--- Information supplied Enclosed Below ---

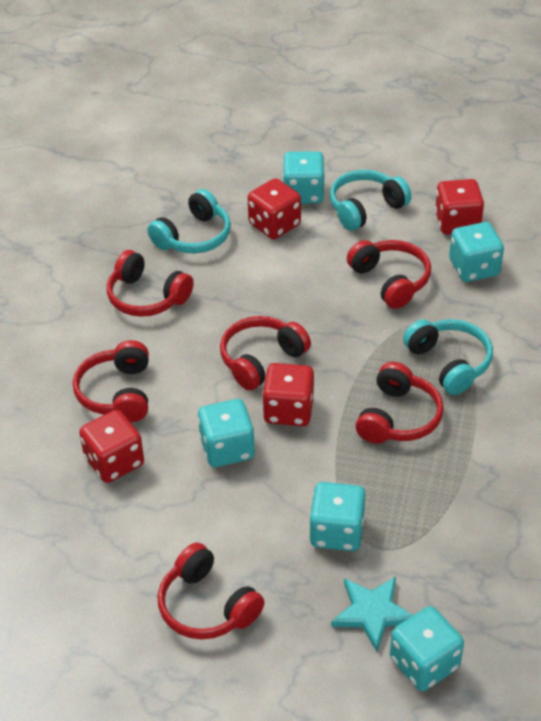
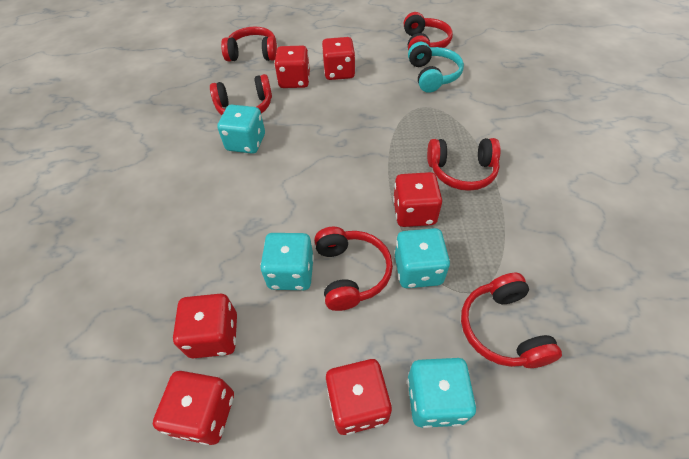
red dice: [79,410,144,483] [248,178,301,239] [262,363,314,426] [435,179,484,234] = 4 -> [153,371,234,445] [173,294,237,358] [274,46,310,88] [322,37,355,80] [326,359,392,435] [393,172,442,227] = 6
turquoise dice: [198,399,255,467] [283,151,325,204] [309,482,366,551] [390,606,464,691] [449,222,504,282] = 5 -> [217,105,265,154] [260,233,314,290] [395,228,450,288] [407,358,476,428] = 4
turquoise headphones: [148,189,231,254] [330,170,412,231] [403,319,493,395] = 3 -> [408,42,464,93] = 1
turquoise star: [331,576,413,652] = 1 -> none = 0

--- End of Enclosed Information supplied ---
--- Information supplied Enclosed Below ---

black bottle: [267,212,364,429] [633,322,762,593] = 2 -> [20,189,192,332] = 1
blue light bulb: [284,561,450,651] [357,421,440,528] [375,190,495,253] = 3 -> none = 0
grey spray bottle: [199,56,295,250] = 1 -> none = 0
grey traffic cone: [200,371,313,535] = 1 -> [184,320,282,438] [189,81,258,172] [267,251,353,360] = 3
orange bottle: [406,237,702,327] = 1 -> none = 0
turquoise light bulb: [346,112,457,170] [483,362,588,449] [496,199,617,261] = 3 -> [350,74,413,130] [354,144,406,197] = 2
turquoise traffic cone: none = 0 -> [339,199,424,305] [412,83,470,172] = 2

--- End of Enclosed Information supplied ---

The reply should consist solely of the lines above from the one that has "turquoise dice: [198,399,255,467]" through the one that has "turquoise star: [331,576,413,652]", reproduced exactly.

*Task answer*:
turquoise dice: [198,399,255,467] [283,151,325,204] [309,482,366,551] [390,606,464,691] [449,222,504,282] = 5 -> [217,105,265,154] [260,233,314,290] [395,228,450,288] [407,358,476,428] = 4
turquoise headphones: [148,189,231,254] [330,170,412,231] [403,319,493,395] = 3 -> [408,42,464,93] = 1
turquoise star: [331,576,413,652] = 1 -> none = 0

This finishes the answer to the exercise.